* [WHAT IS REQUIRED]:
From the records below, find each line with the string "semicircle" and copy it.

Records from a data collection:
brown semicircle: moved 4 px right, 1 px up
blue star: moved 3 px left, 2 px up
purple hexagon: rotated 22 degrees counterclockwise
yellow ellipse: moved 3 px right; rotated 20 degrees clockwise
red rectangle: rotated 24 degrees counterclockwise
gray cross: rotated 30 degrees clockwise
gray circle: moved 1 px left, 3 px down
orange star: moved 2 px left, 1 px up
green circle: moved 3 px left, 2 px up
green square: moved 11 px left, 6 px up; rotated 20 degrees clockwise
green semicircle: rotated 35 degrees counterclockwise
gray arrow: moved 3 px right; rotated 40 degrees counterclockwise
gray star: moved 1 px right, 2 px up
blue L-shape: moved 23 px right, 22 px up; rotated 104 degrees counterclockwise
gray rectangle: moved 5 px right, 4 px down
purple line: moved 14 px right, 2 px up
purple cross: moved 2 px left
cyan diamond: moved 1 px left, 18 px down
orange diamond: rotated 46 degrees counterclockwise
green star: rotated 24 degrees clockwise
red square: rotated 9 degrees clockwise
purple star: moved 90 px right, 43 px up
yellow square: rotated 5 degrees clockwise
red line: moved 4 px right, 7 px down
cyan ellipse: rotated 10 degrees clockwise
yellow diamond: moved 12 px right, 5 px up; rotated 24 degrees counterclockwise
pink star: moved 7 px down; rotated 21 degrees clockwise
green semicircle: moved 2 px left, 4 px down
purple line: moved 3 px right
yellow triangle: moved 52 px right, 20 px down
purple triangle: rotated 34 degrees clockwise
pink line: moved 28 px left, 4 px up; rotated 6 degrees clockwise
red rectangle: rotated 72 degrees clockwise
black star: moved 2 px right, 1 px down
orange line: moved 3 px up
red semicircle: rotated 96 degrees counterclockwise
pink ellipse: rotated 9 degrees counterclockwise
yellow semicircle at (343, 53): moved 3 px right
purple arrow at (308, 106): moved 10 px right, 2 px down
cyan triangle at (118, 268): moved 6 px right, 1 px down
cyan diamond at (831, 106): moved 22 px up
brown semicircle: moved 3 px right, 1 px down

* [EXERCISE RESPONSE]:
brown semicircle: moved 4 px right, 1 px up
green semicircle: rotated 35 degrees counterclockwise
green semicircle: moved 2 px left, 4 px down
red semicircle: rotated 96 degrees counterclockwise
yellow semicircle at (343, 53): moved 3 px right
brown semicircle: moved 3 px right, 1 px down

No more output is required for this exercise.